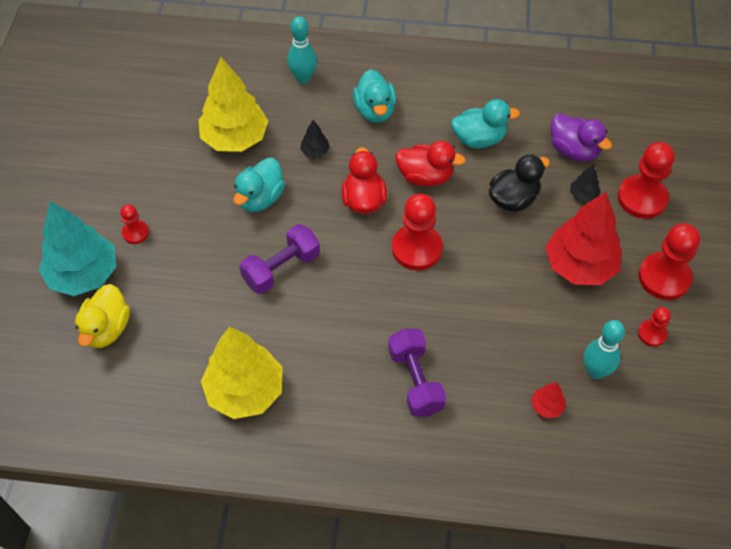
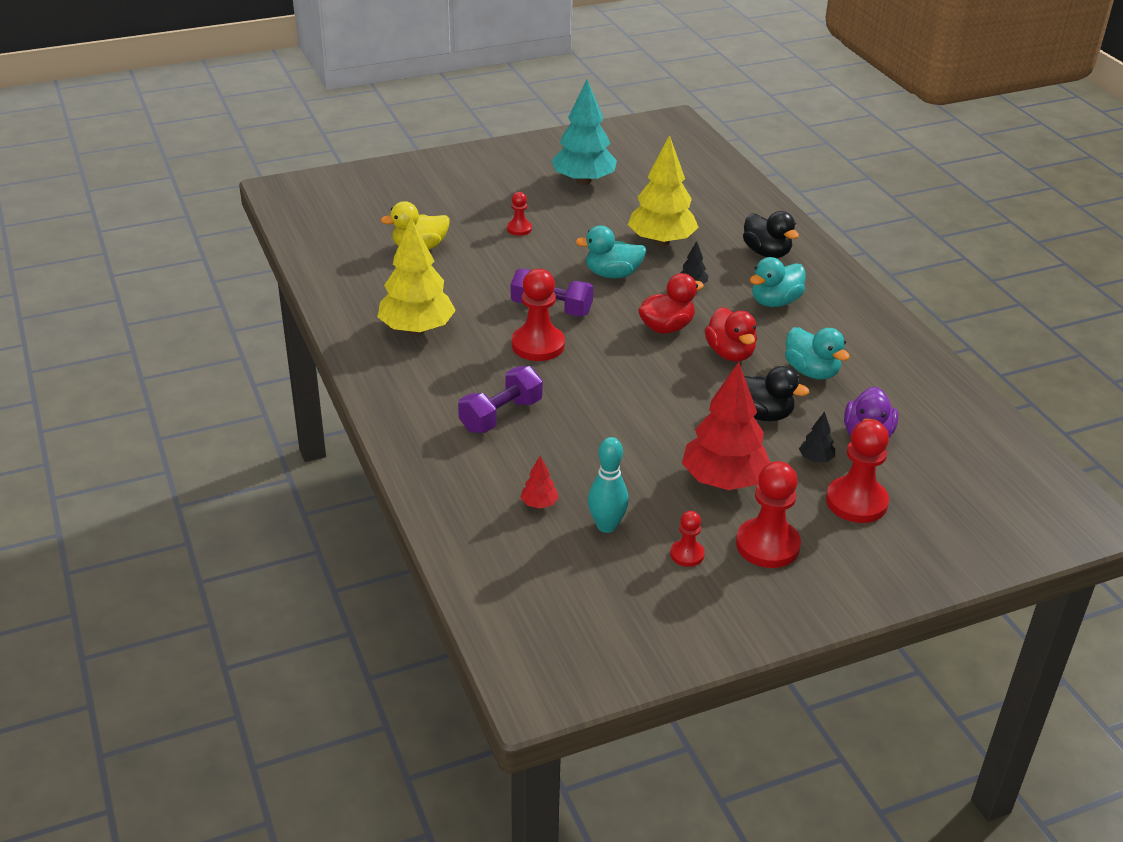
camera: 60 degrees right, 20 degrees down
(84, 274) = (459, 221): turquoise tree -> turquoise tree (583, 181)
(303, 78) = (767, 253): turquoise bowling pin -> black duck
(417, 248) = (643, 373): red pawn -> red pawn (538, 345)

* [TO DO]: Scan the material above for the word "turquoise", and copy every line in which it is found.

* [PROBLEM SOLUTION]:
(84, 274) = (459, 221): turquoise tree -> turquoise tree (583, 181)
(303, 78) = (767, 253): turquoise bowling pin -> black duck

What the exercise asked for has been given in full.